WHAT YOU NEED TO DO>
Below are some entries; state how many of their lines include the word "none" and give no more than that number.

DATASET>

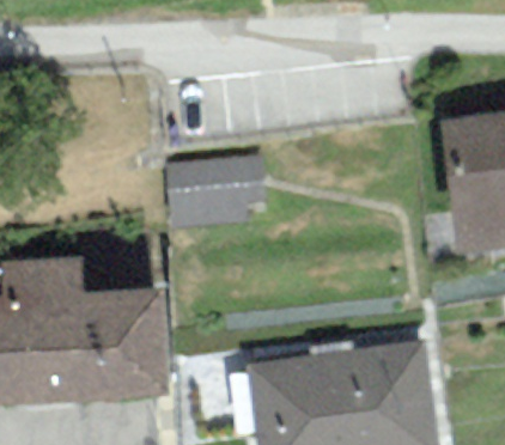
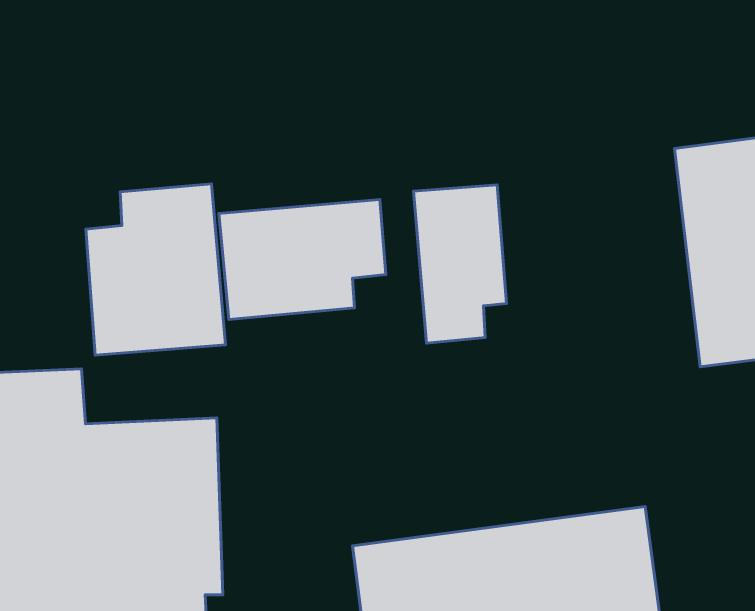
building: none -> [86,184,225,355]
building: none -> [414,185,506,343]

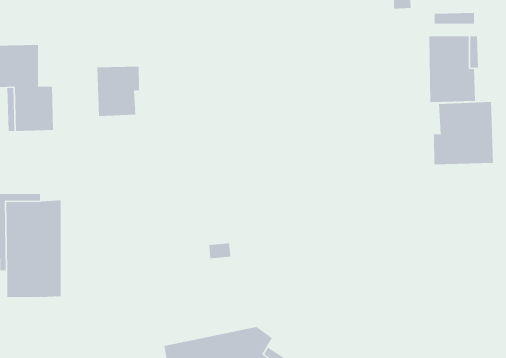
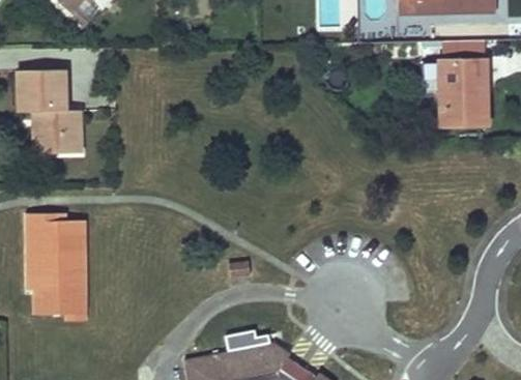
building: [97,66,139,117] -> none
building: [433,101,493,165] -> none

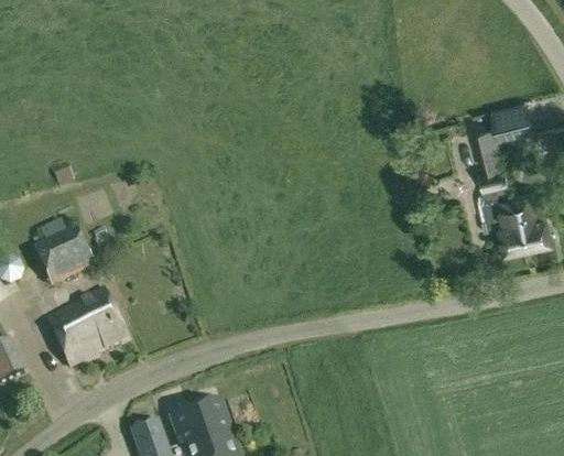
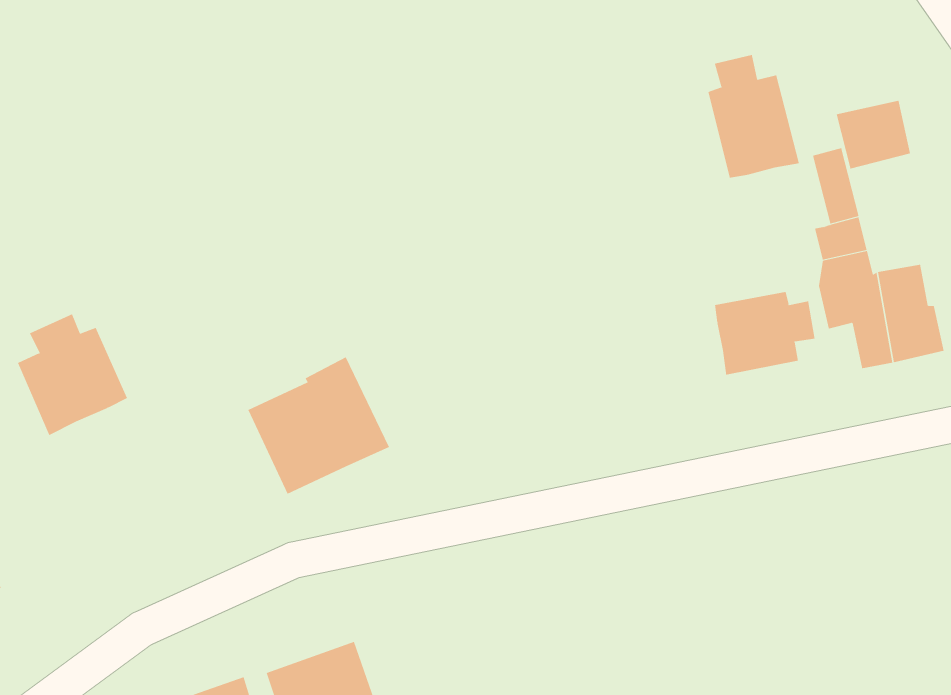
building: none -> [708,54,800,179]
building: none -> [715,291,815,376]
building: [48,289,128,366] -> [248,356,390,495]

COMPLETED EXERCISE>
6